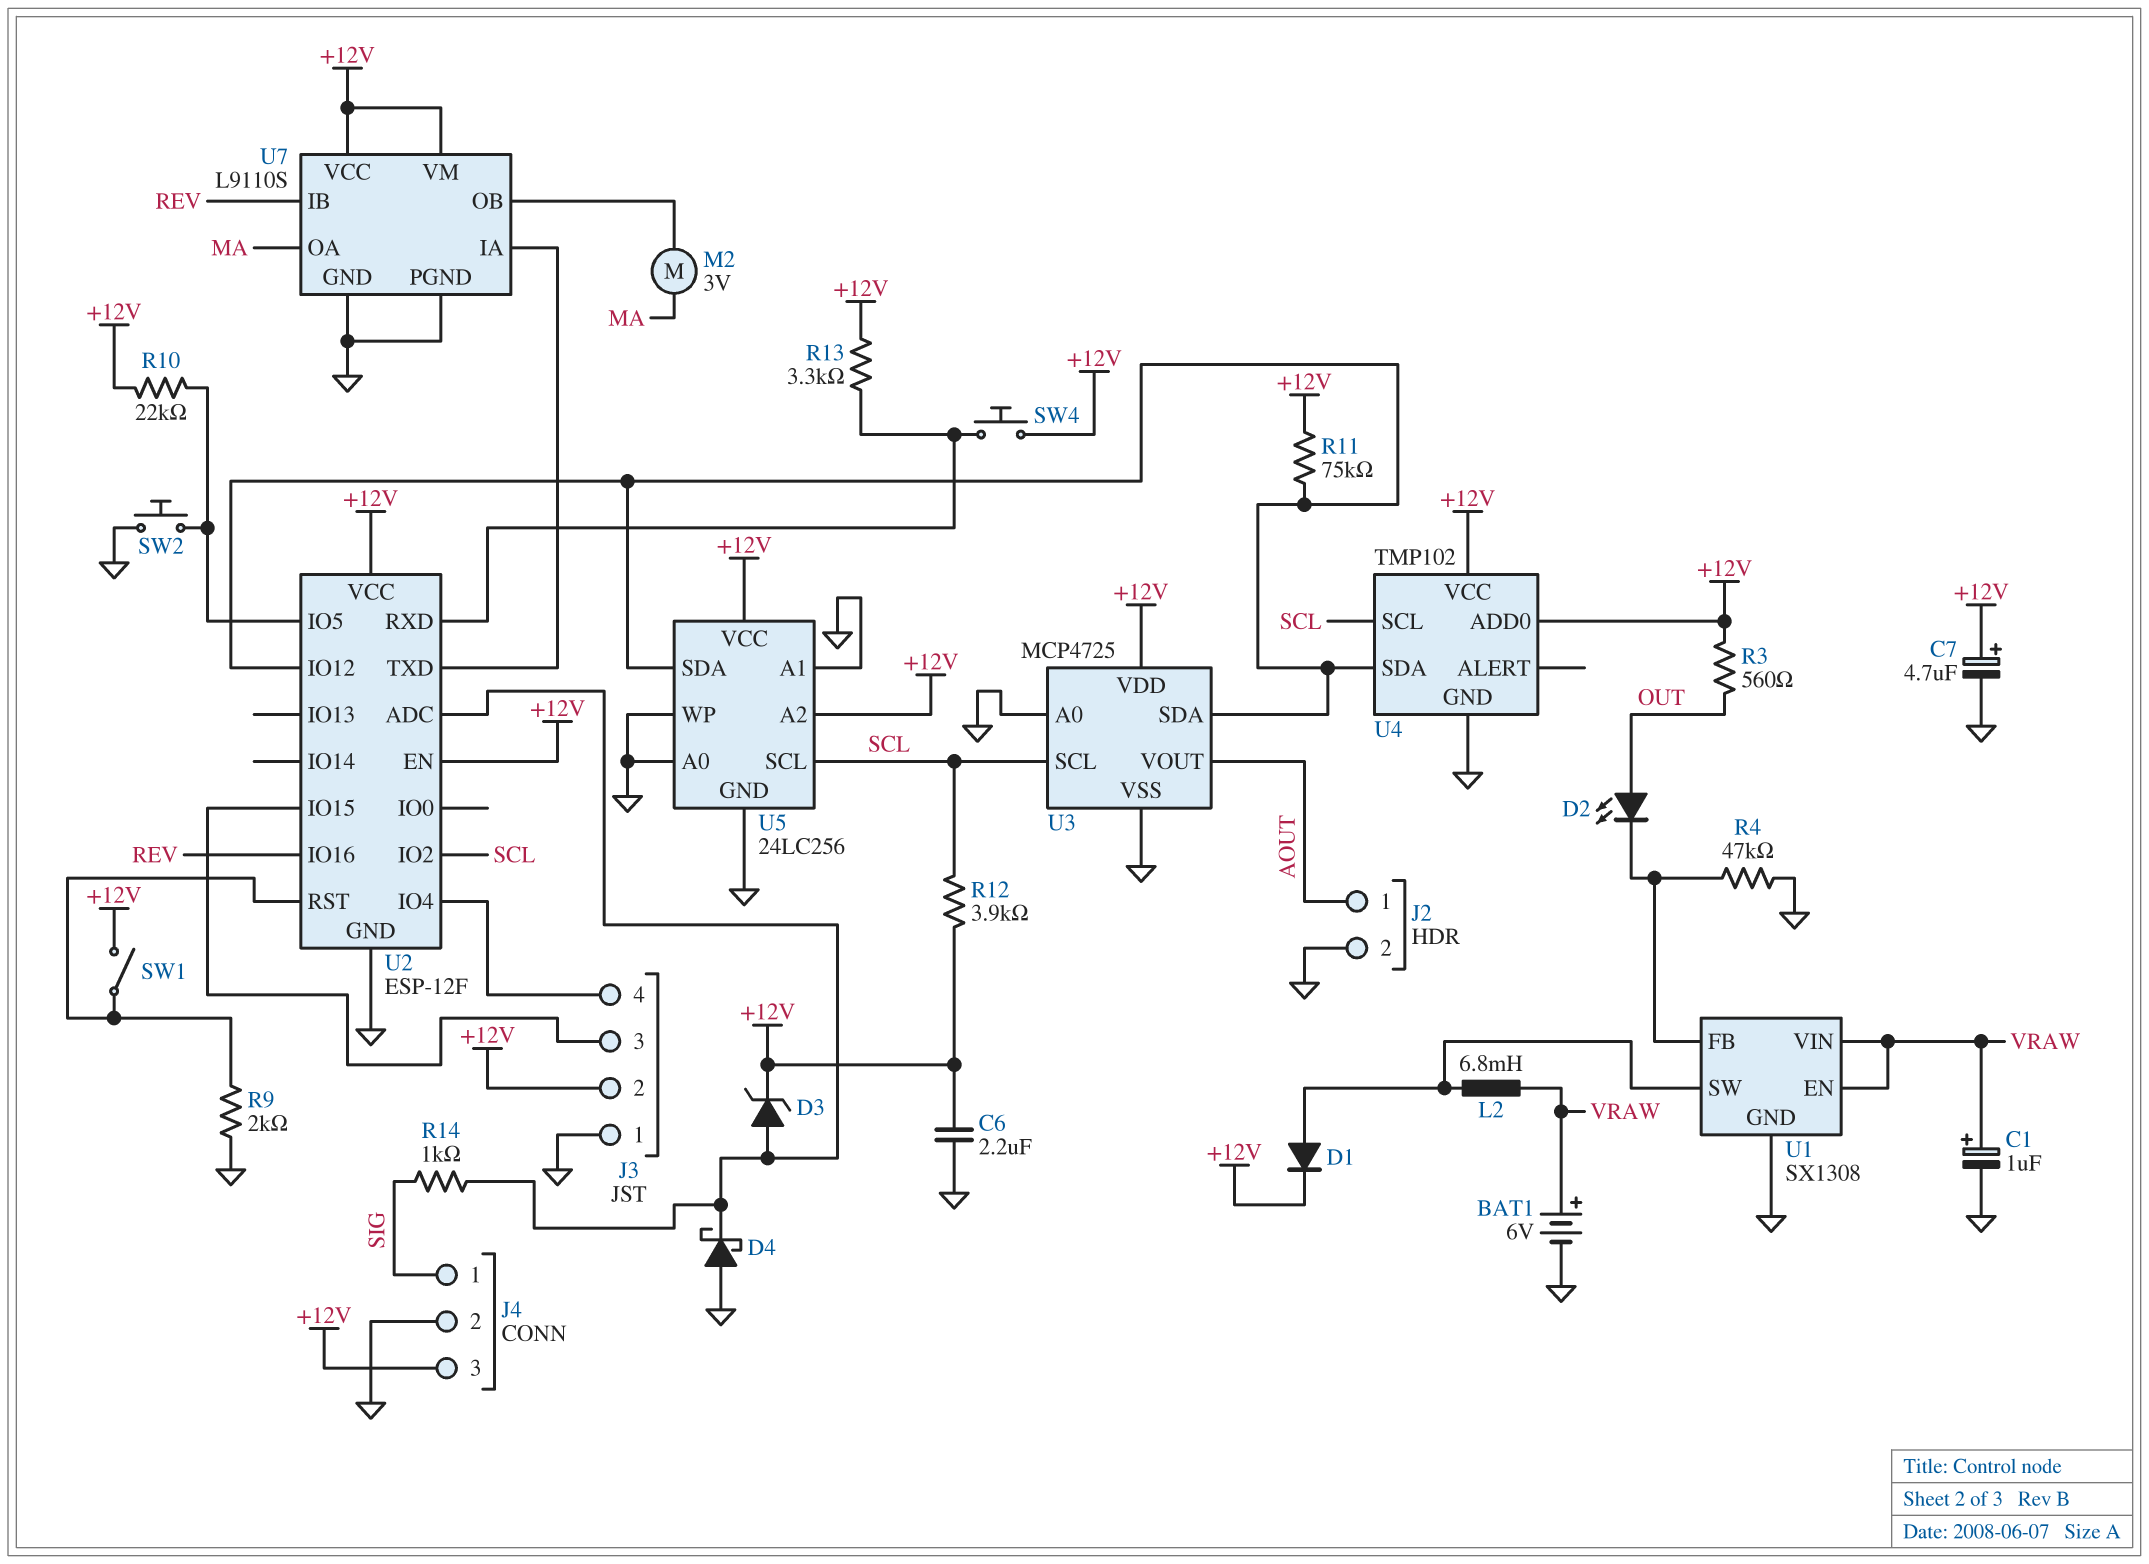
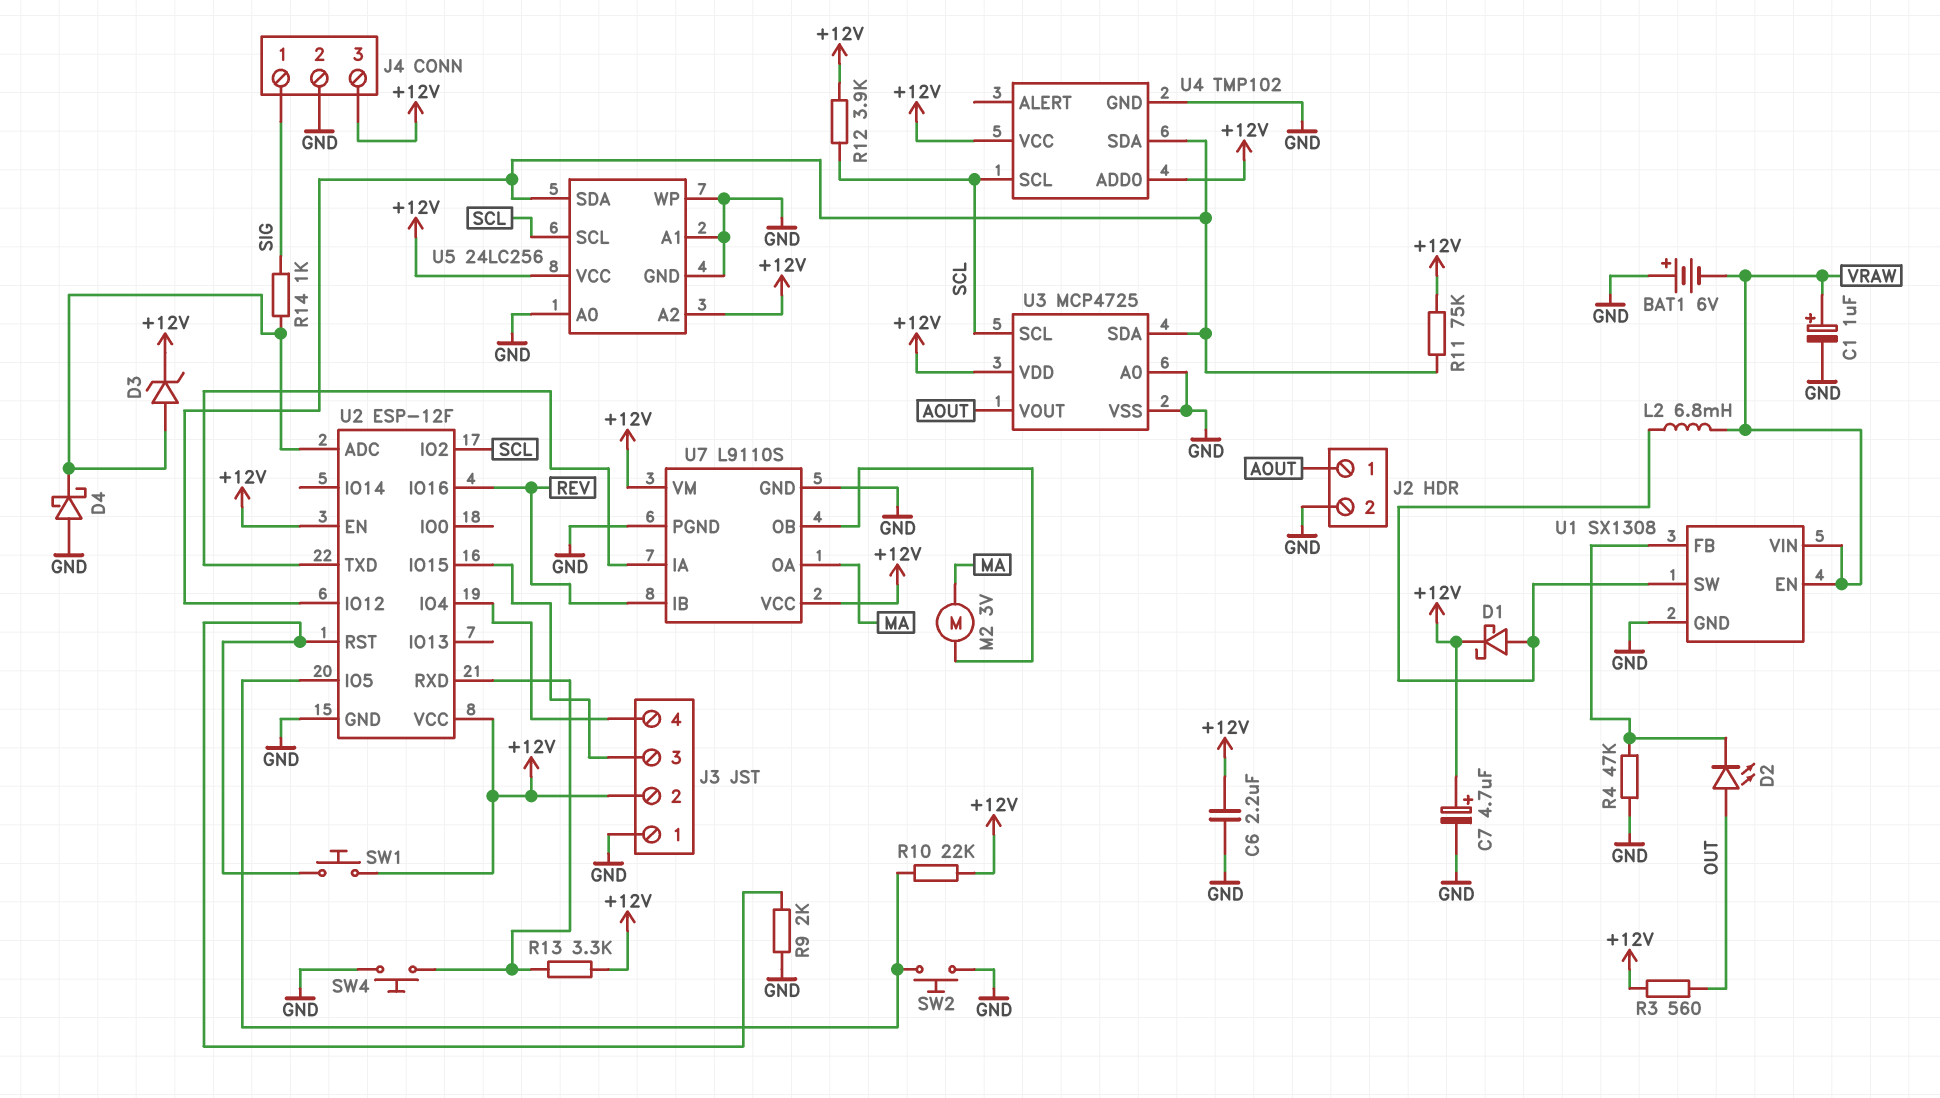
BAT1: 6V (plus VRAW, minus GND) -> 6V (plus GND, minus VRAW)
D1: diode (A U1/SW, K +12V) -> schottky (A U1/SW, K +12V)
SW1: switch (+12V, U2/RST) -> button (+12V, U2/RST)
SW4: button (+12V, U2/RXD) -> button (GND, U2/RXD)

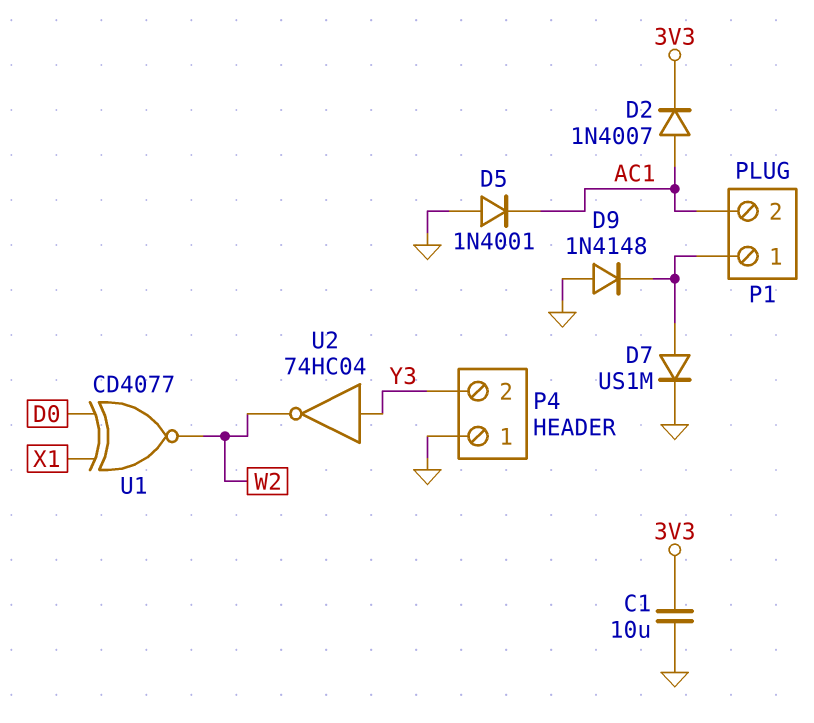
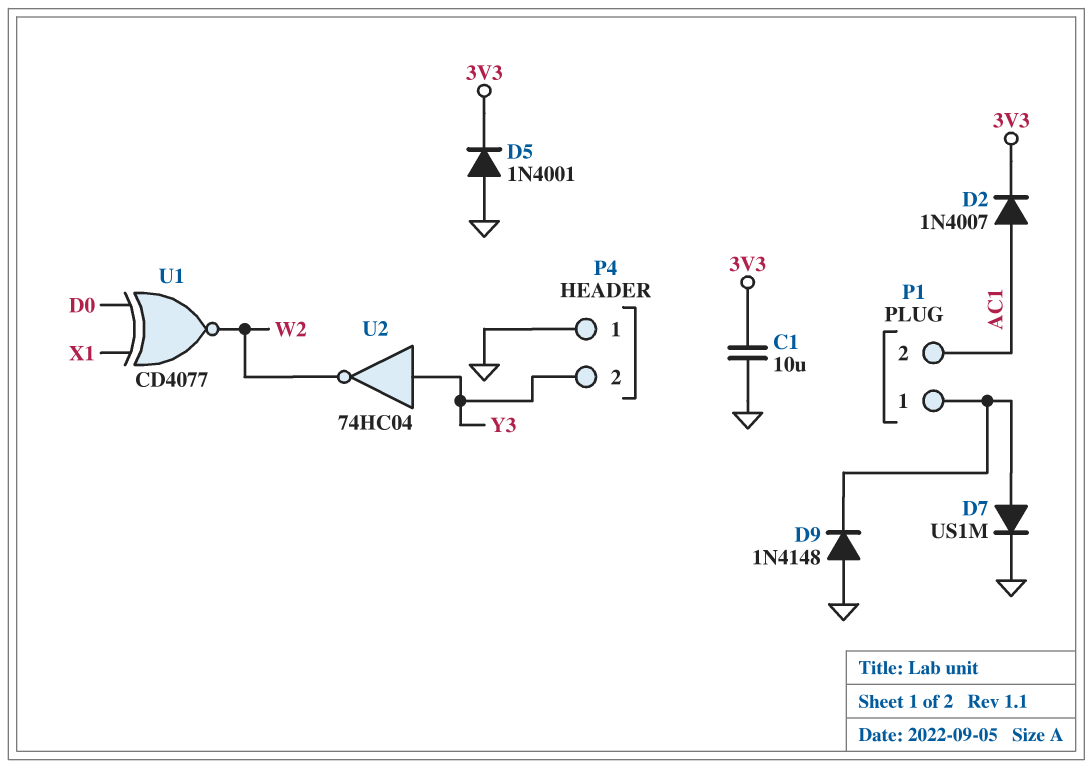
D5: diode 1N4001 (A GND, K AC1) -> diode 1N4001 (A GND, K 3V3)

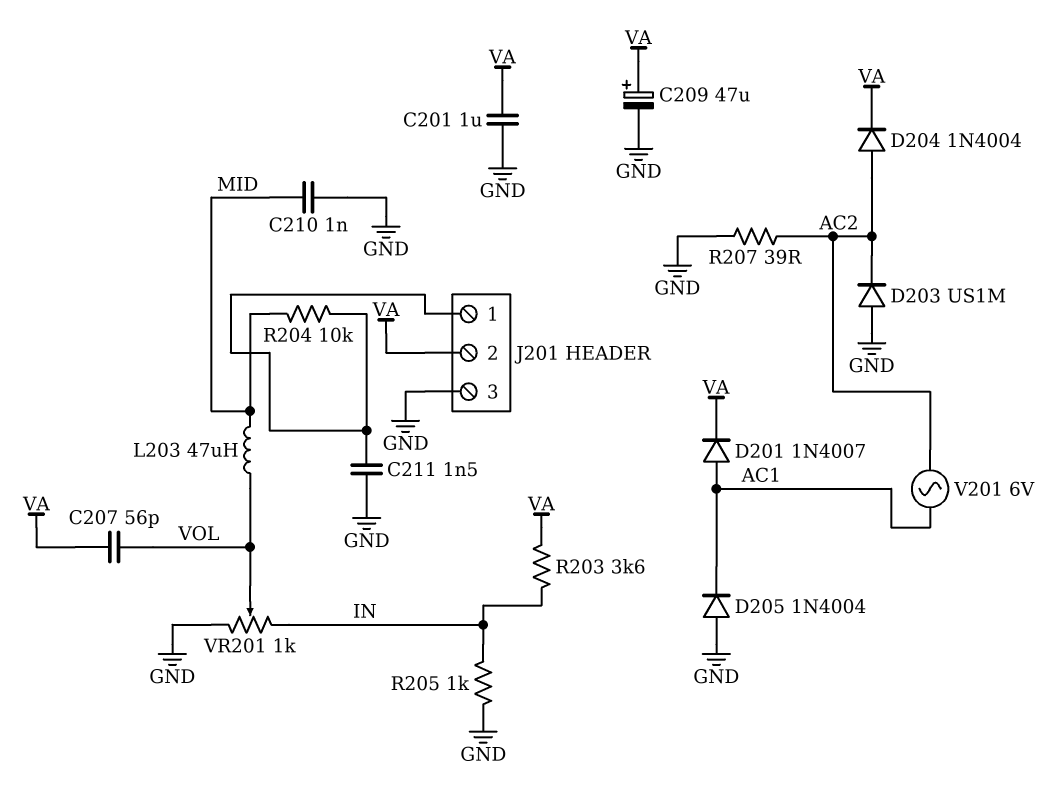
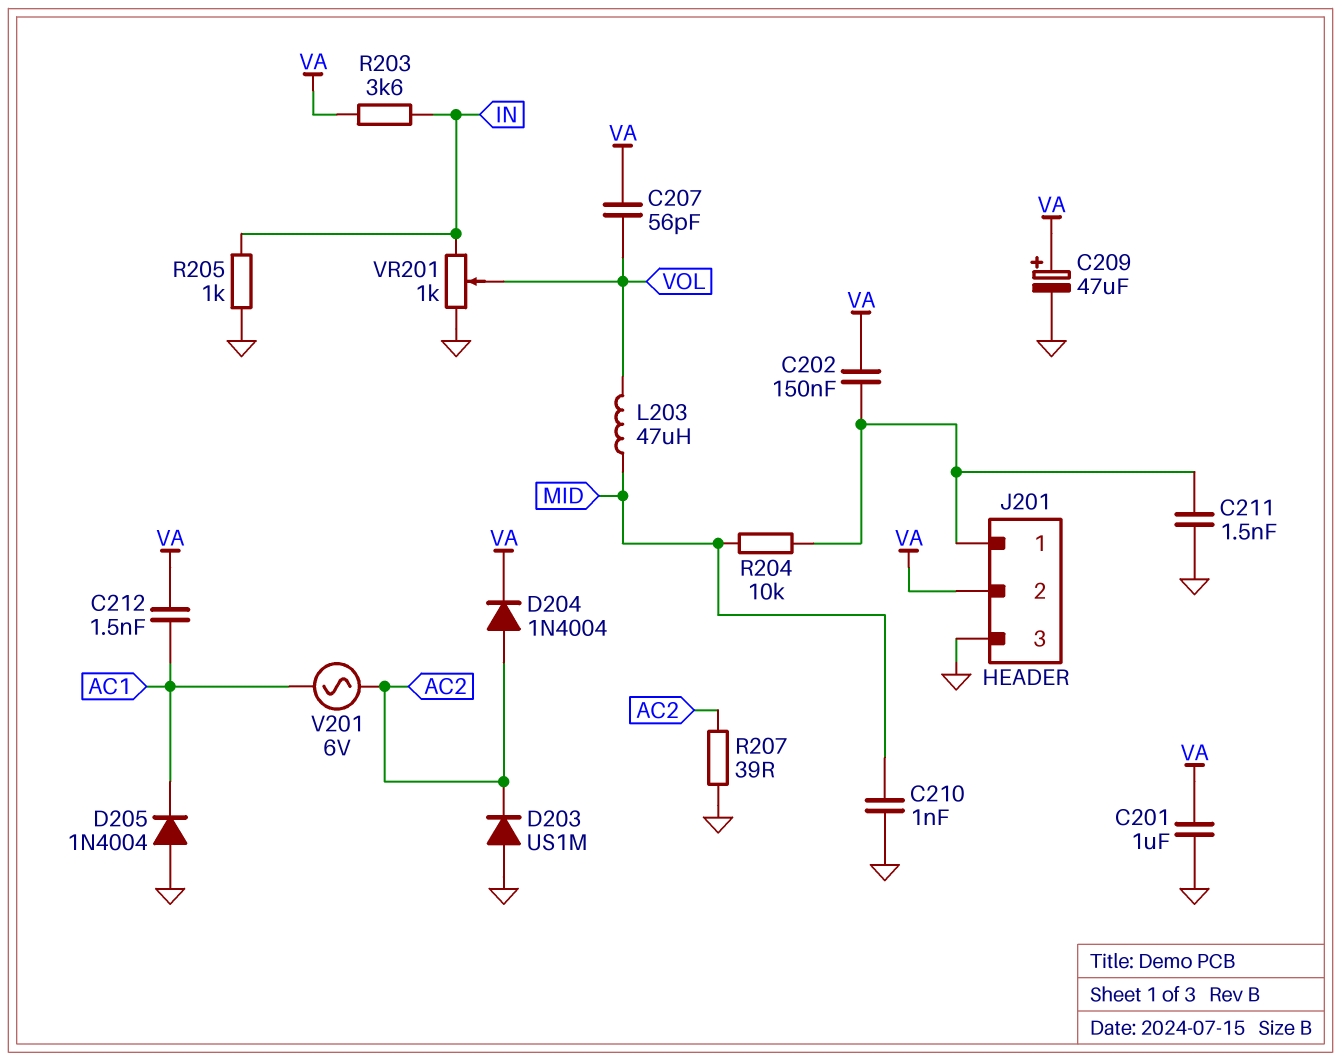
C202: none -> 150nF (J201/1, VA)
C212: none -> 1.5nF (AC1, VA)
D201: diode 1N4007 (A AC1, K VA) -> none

※ ※ ※

- Instructions to follow
Retype exactly, and only, the lines from the line holding "C202: none -> 150nF (J201/1, VA)" through the last line of the data; both of those lines count.

- Answer space
C202: none -> 150nF (J201/1, VA)
C212: none -> 1.5nF (AC1, VA)
D201: diode 1N4007 (A AC1, K VA) -> none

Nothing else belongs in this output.